====== The records ======

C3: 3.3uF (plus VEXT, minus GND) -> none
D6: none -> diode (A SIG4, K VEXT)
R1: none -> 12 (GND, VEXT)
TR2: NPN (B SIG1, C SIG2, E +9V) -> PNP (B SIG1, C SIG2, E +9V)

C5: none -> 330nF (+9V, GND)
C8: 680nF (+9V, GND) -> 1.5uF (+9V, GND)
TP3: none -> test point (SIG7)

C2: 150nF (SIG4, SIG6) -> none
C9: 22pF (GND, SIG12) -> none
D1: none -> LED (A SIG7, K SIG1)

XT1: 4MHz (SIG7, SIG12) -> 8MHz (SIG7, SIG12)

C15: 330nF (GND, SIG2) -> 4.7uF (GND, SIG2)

======

The task
From the very first line of the data through the line with "C2: 150nF (SIG4, SIG6) -> none" in it, please reproduce each line exactly and output nothing more.

Response to this exercise
C3: 3.3uF (plus VEXT, minus GND) -> none
D6: none -> diode (A SIG4, K VEXT)
R1: none -> 12 (GND, VEXT)
TR2: NPN (B SIG1, C SIG2, E +9V) -> PNP (B SIG1, C SIG2, E +9V)

C5: none -> 330nF (+9V, GND)
C8: 680nF (+9V, GND) -> 1.5uF (+9V, GND)
TP3: none -> test point (SIG7)

C2: 150nF (SIG4, SIG6) -> none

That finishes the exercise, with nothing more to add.